> **EXERCISE OBJECTIVE**
In the records below, find each line holding the word "AUDIO" and copy it.

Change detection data
--
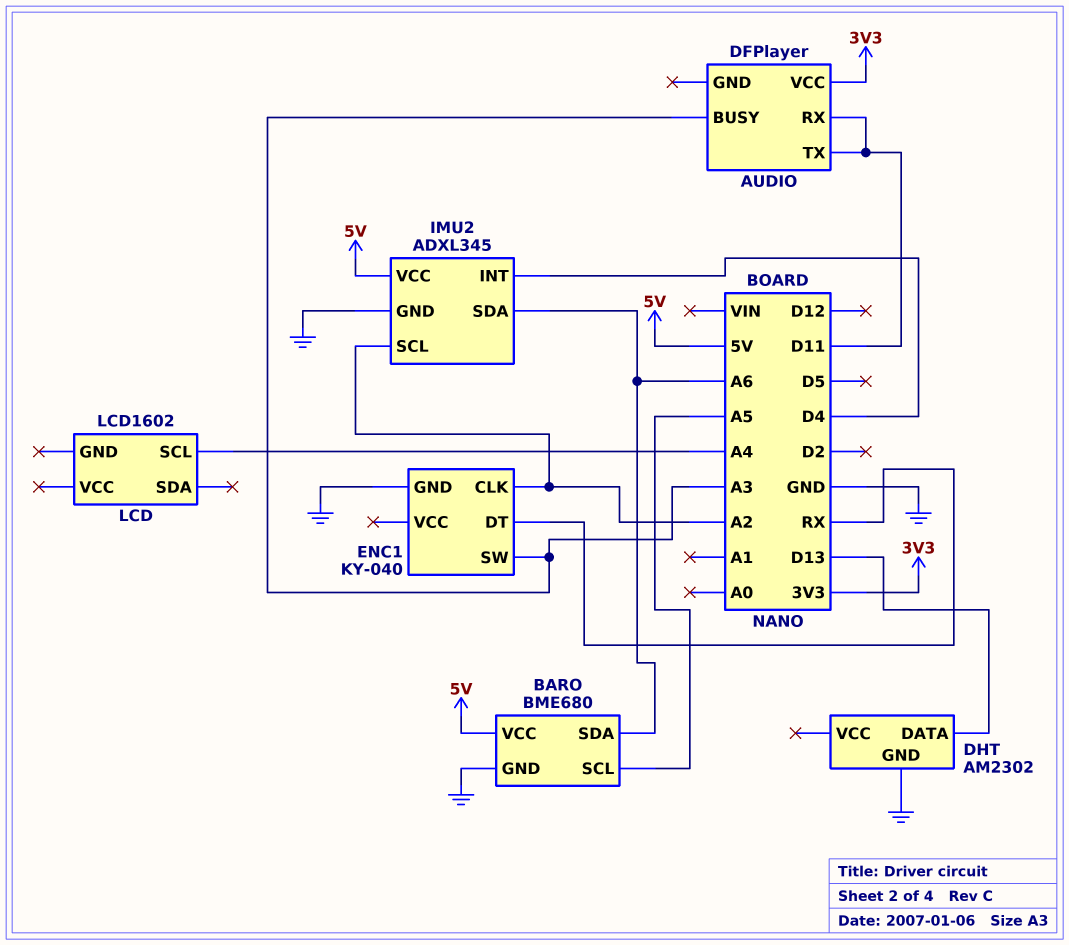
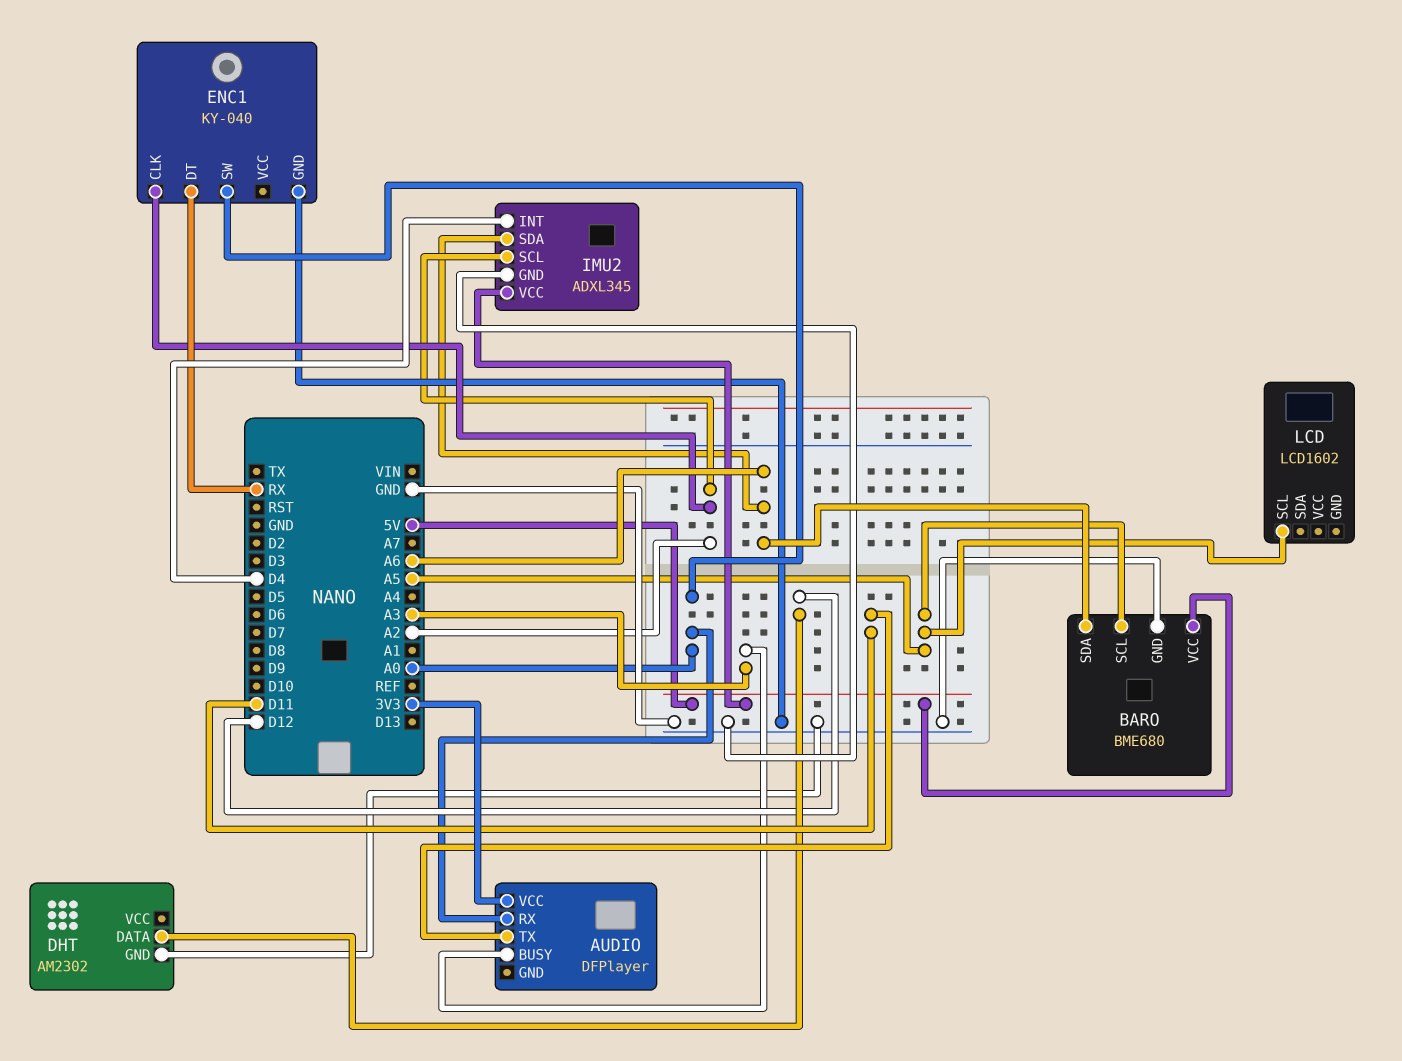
AUDIO pin RX: D11 -> A0
DHT pin DATA: D13 -> D12
ENC1 pin SW: A3 -> A0
LCD pin SCL: A4 -> A5

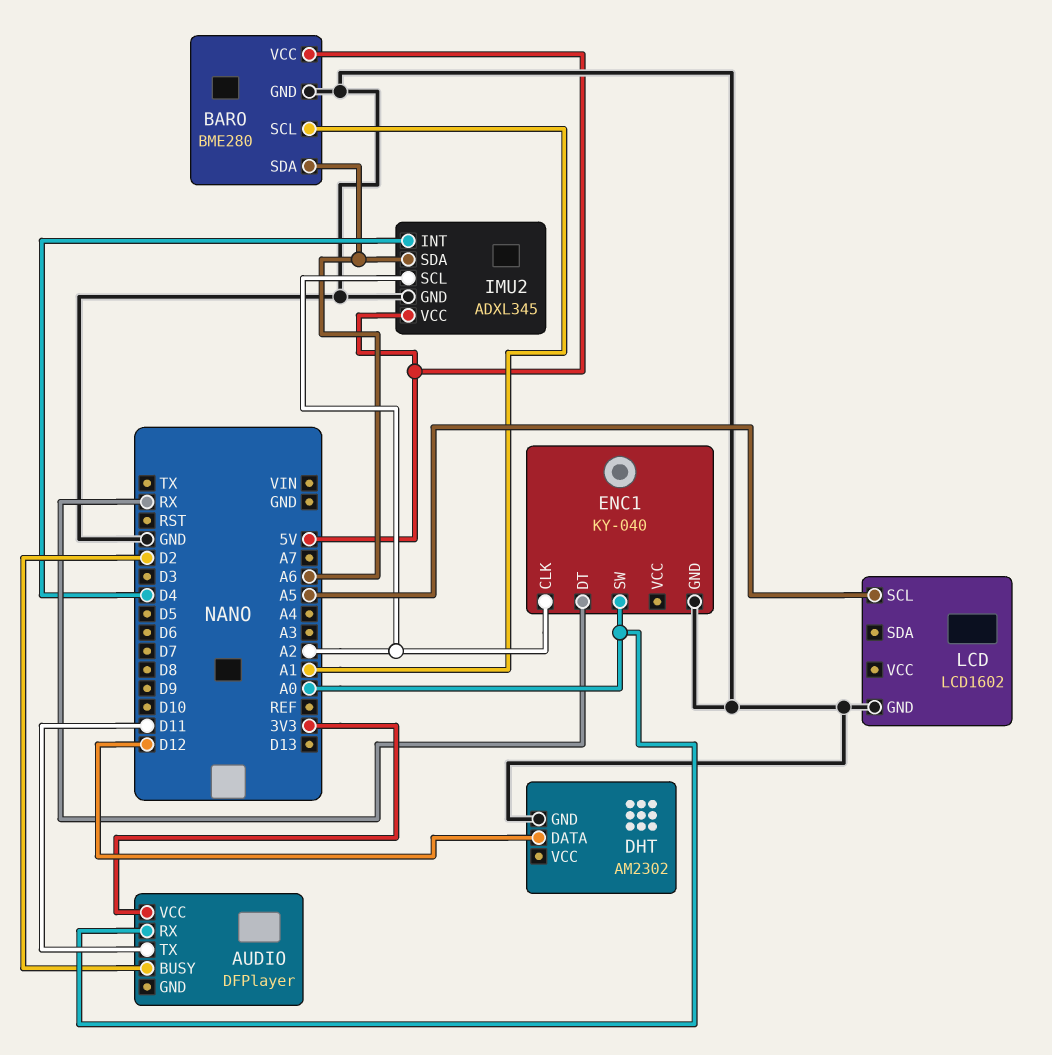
AUDIO pin BUSY: A3 -> D2
BARO: BME680 -> BME280
BARO pin SCL: A5 -> A1
LCD pin GND: none -> GND

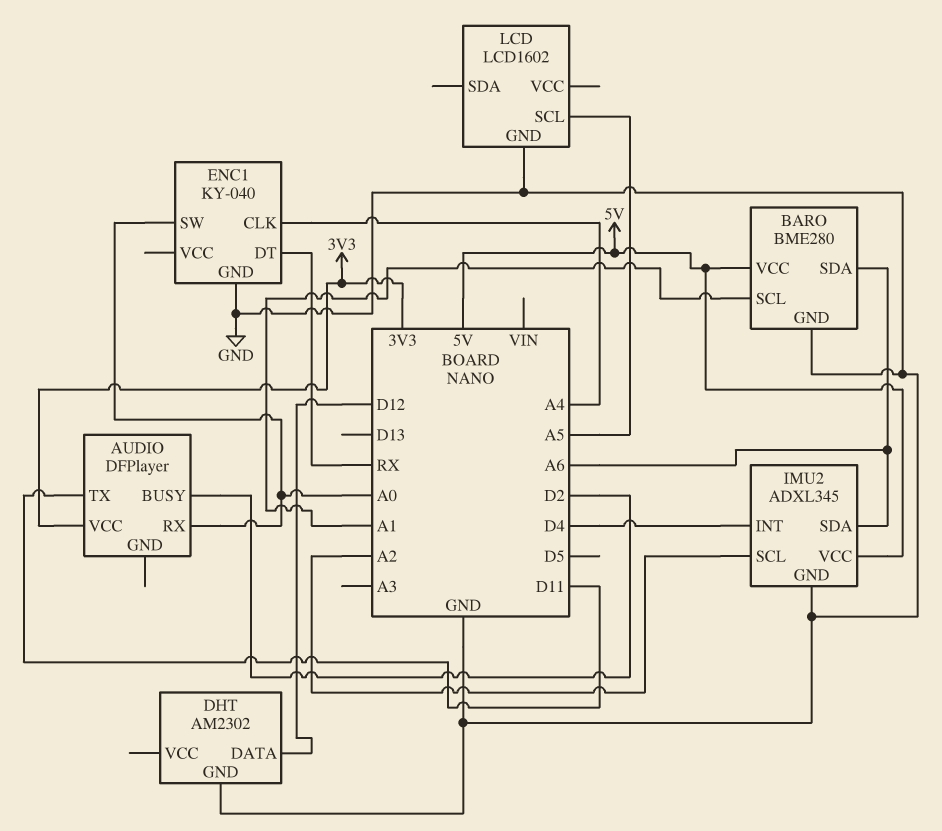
ENC1 pin CLK: A2 -> A4

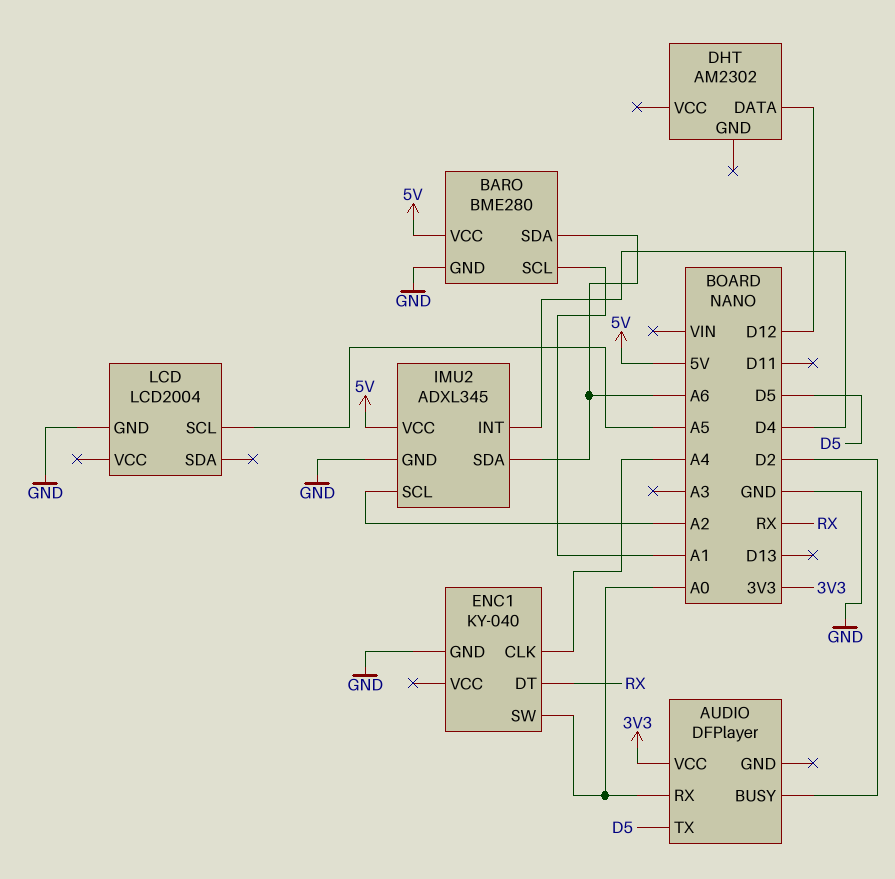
AUDIO pin TX: D11 -> D5
DHT pin GND: GND -> none
LCD: LCD1602 -> LCD2004

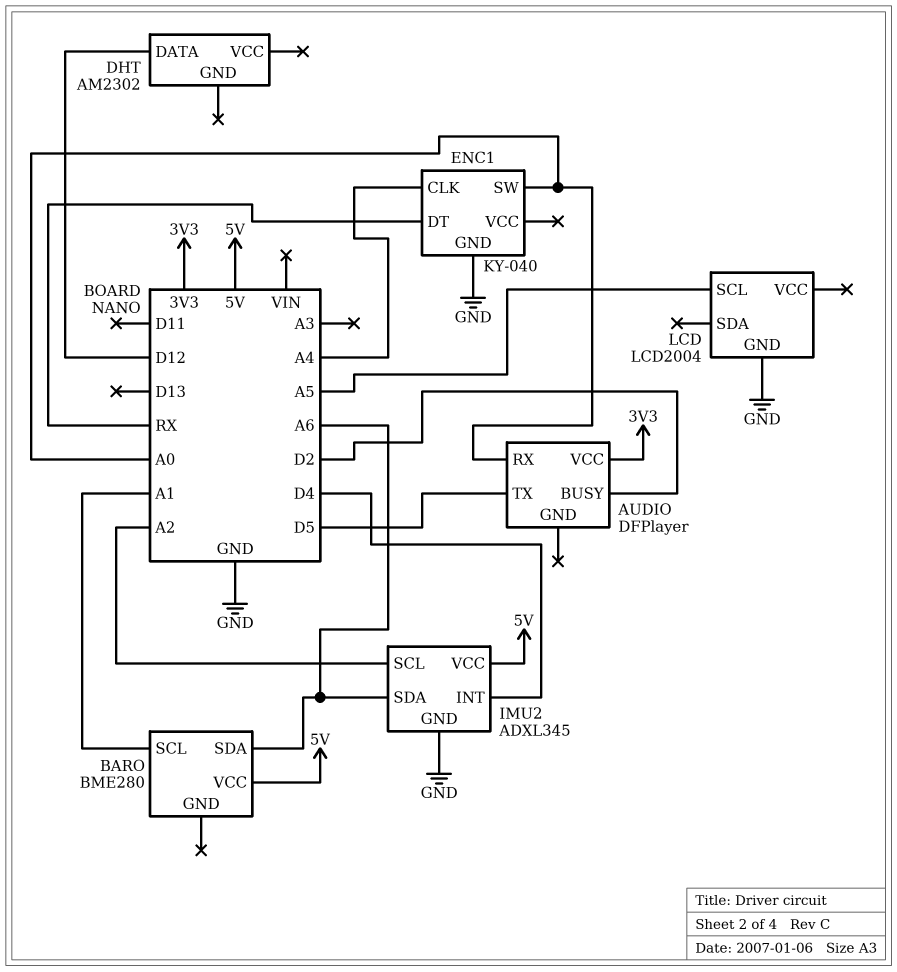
BARO pin GND: GND -> none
--
> **ANSWER TO THE PROBLEM**
AUDIO pin RX: D11 -> A0
AUDIO pin BUSY: A3 -> D2
AUDIO pin TX: D11 -> D5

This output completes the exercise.